Exercise aim | Change every "highlighted by" in the lines below to "marked by" and write the lines out again with nothing else altered. Leave the pictures out.

━━ Records shown

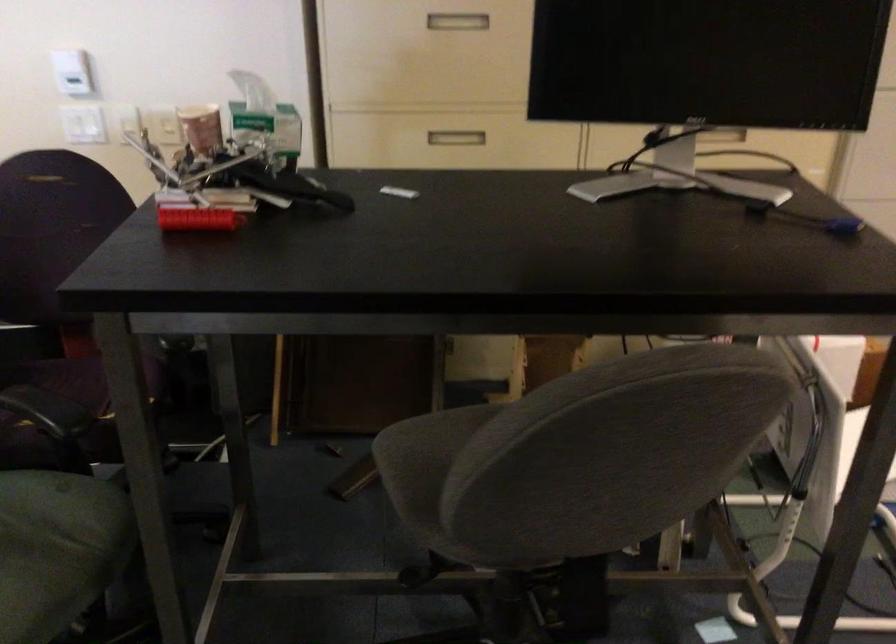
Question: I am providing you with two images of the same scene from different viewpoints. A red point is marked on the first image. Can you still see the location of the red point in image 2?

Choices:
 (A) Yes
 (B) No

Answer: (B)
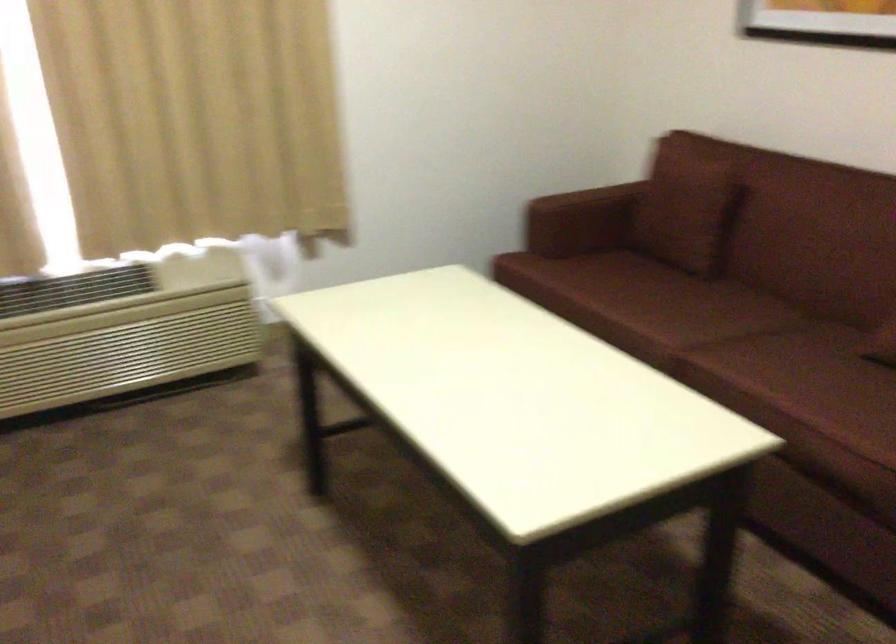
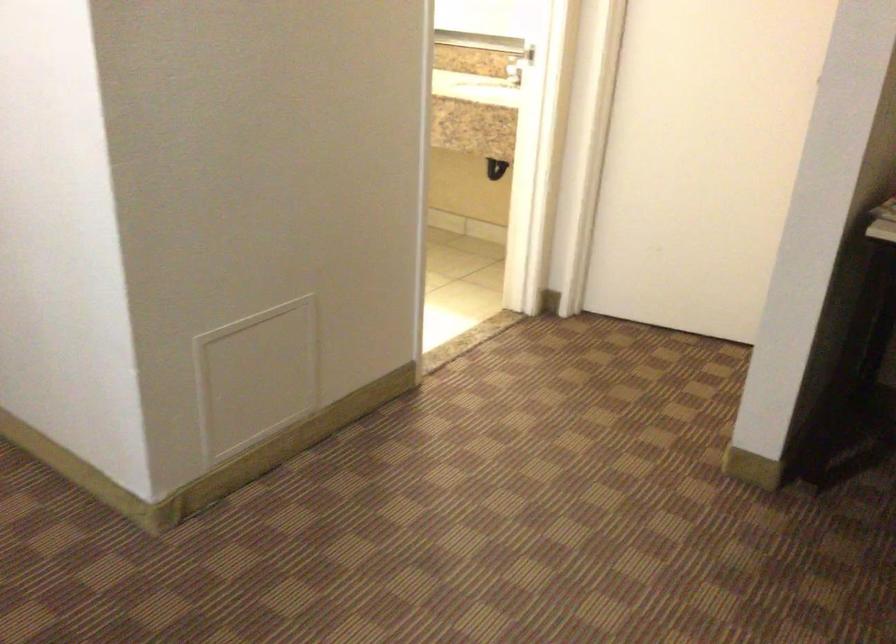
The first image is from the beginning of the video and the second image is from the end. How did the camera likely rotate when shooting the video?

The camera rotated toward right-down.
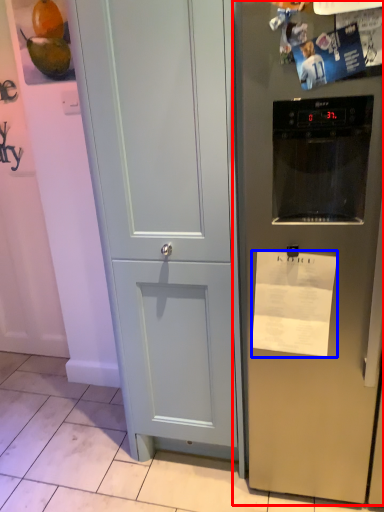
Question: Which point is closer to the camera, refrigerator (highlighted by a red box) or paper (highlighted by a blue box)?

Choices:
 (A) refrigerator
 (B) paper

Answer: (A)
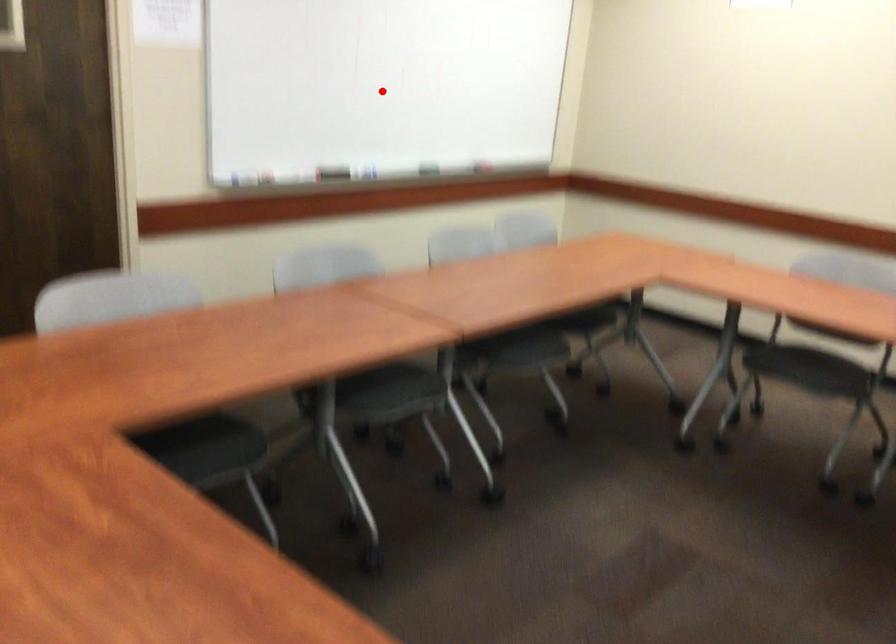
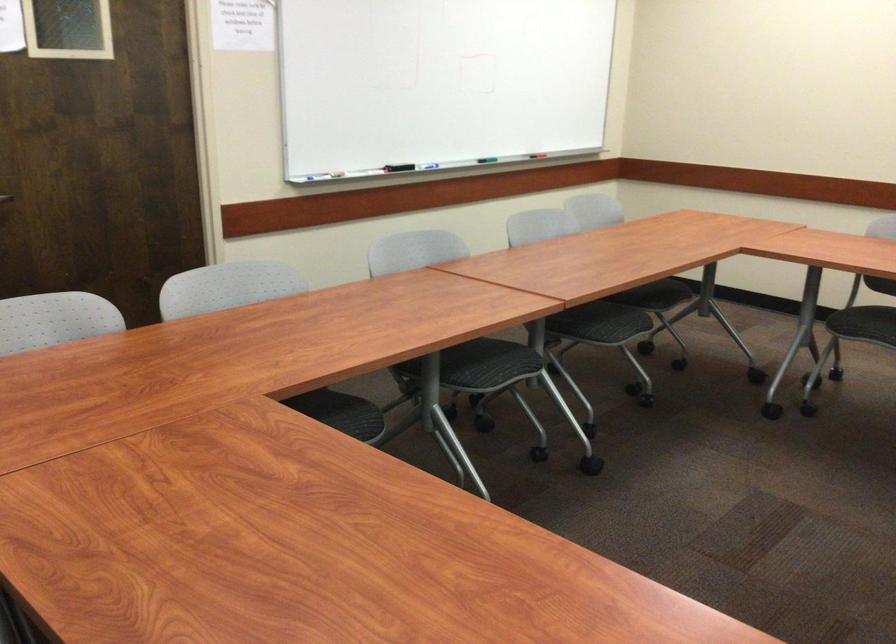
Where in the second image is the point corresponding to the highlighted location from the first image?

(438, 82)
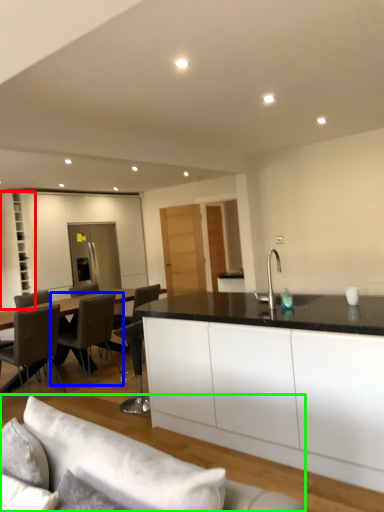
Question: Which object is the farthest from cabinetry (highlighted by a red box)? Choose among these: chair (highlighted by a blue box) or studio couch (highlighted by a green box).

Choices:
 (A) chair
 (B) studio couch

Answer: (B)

━━━━

Exercise result |
Question: I am providing you with two images of the same scene from different viewpoints. A red point is marked on the first image. Can you still see the location of the red point in image 2?

Choices:
 (A) Yes
 (B) No

Answer: (B)
The first image is from the beginning of the video and the second image is from the end. How did the camera likely rotate when shooting the video?

The camera rotated toward right-down.
Question: Which point is closer to the camera, refrigerator (marked by a red box) or paper (marked by a blue box)?

Choices:
 (A) refrigerator
 (B) paper

Answer: (A)
Where in the second image is the point corresponding to the highlighted location from the first image?

(438, 82)
Question: Which object is the farthest from cabinetry (marked by a red box)? Choose among these: chair (marked by a blue box) or studio couch (marked by a green box).

Choices:
 (A) chair
 (B) studio couch

Answer: (B)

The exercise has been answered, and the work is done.